GIVEN PROBLEM: Pick out every line in the rows below that contains the word "click", and copy each of those lines in full.

Stored items:
-*-

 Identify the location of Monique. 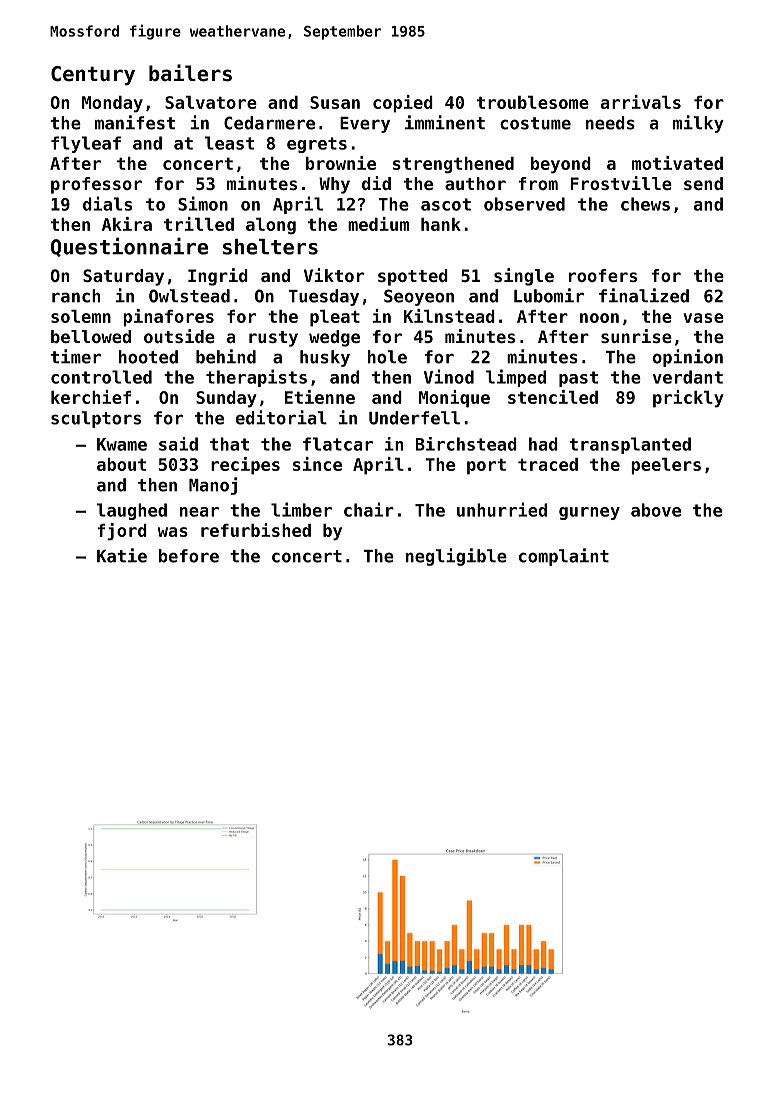
(454, 399).
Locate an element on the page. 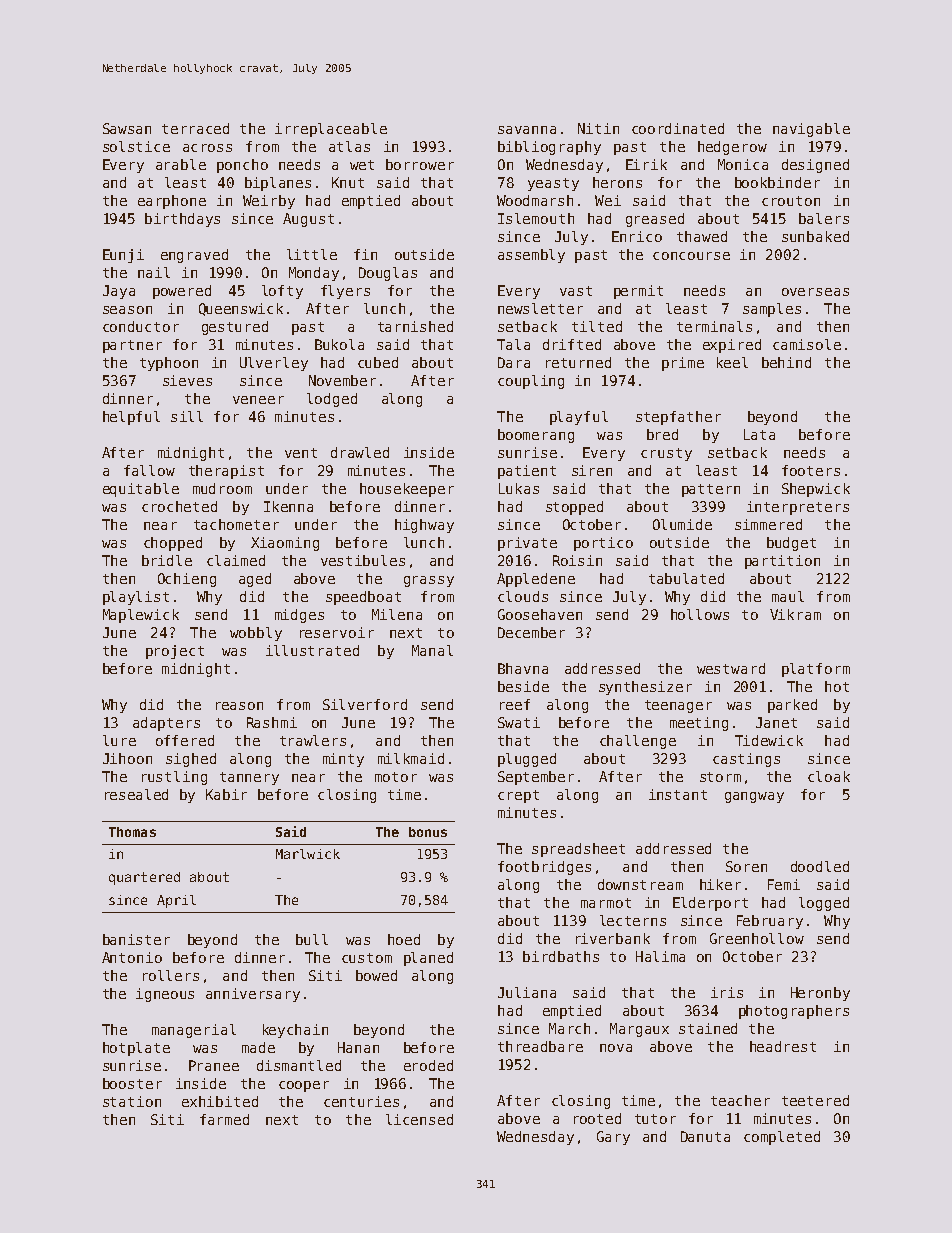  balers is located at coordinates (824, 218).
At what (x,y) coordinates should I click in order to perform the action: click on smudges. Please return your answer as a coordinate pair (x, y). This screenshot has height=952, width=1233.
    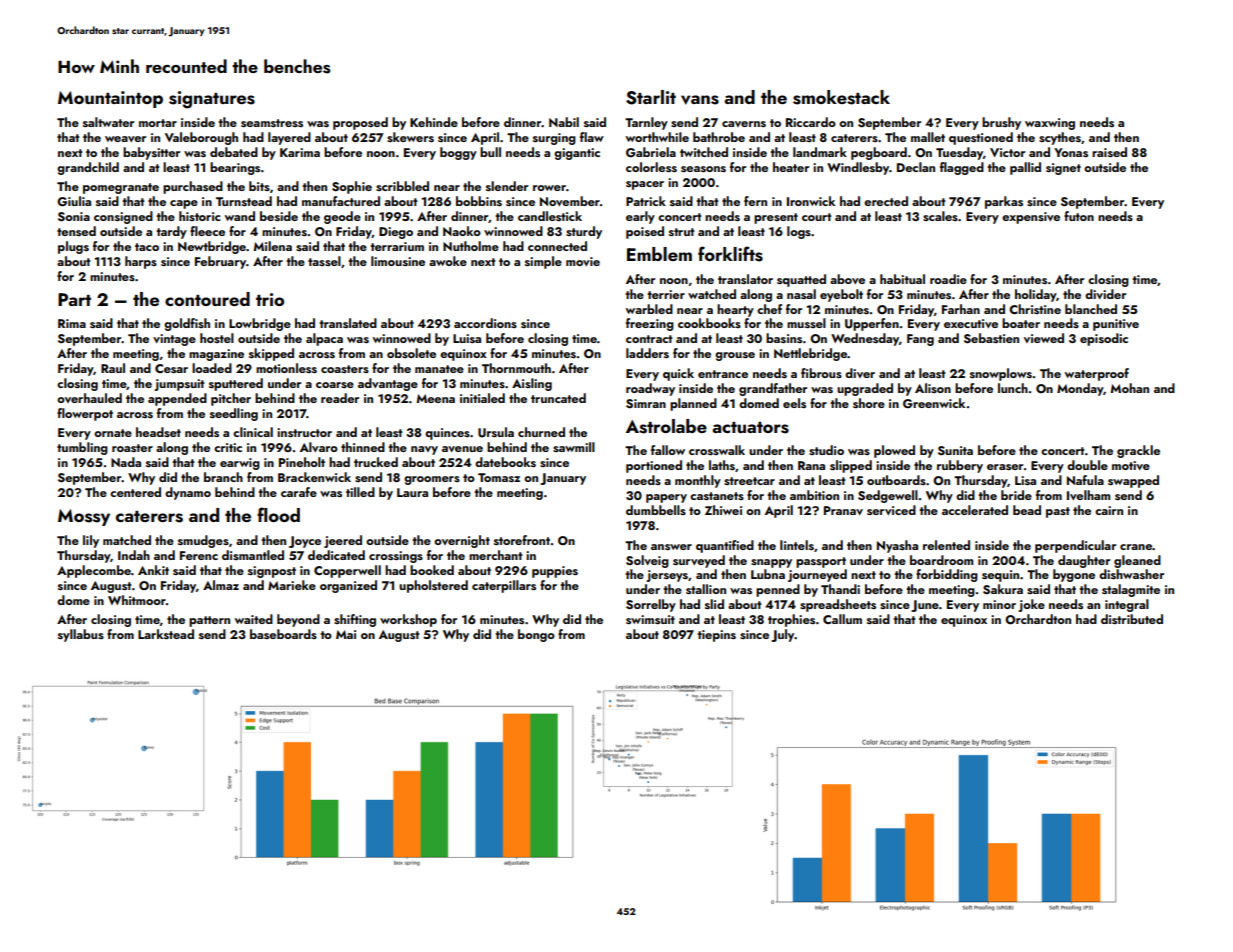
    Looking at the image, I should click on (203, 541).
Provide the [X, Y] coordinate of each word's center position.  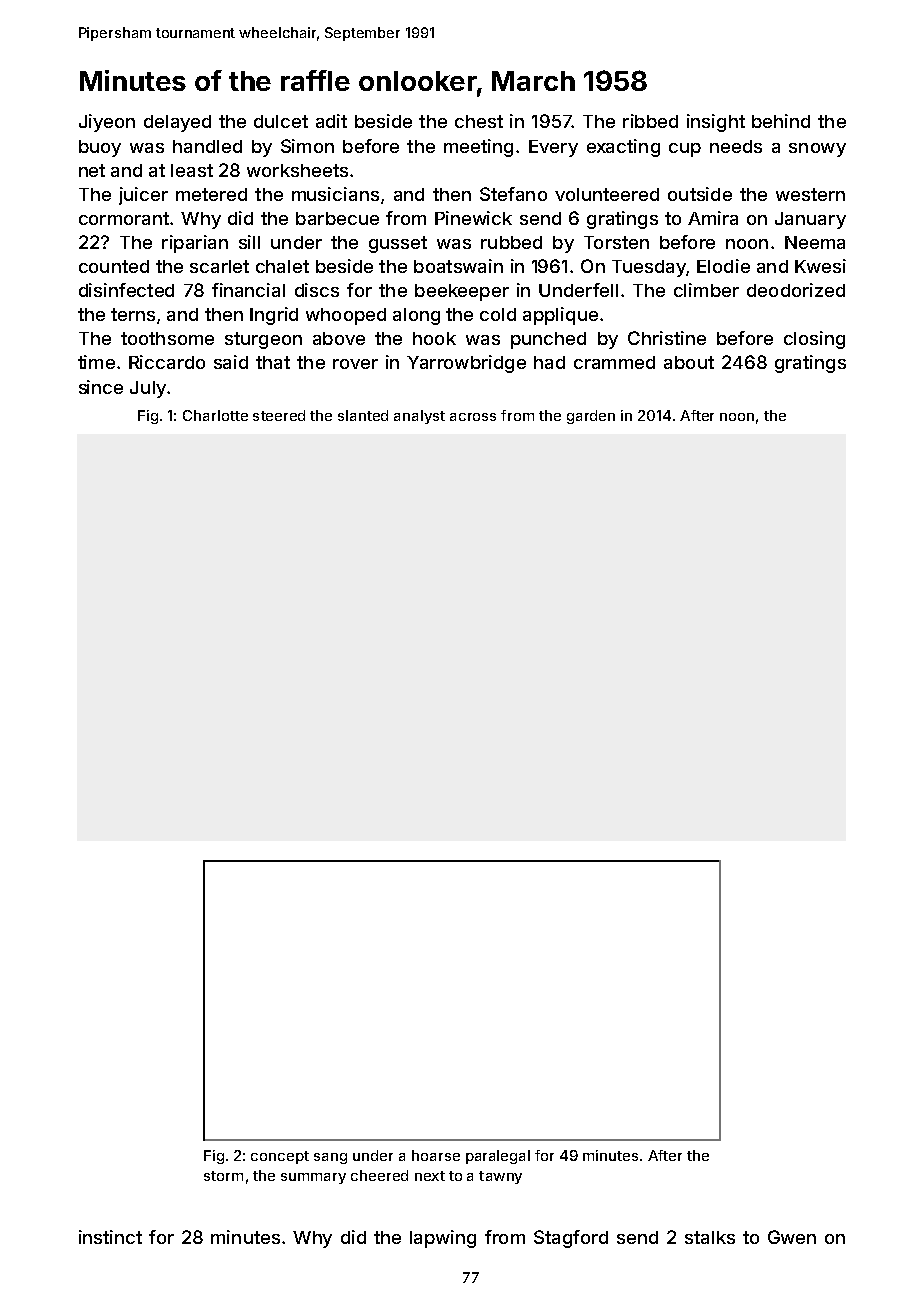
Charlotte [215, 415]
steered [279, 415]
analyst [419, 417]
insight [716, 123]
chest [479, 121]
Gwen [792, 1237]
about [689, 362]
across [473, 417]
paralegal [498, 1157]
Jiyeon [107, 123]
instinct [110, 1237]
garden [591, 417]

-*-

PROBLEM SOLUTION:
At what (x,y) coordinates should I click in order to perform the action: click on smudges. Please return your answer as a coordinate pair (x, y). This screenshot has height=952, width=1233.
    Looking at the image, I should click on (203, 541).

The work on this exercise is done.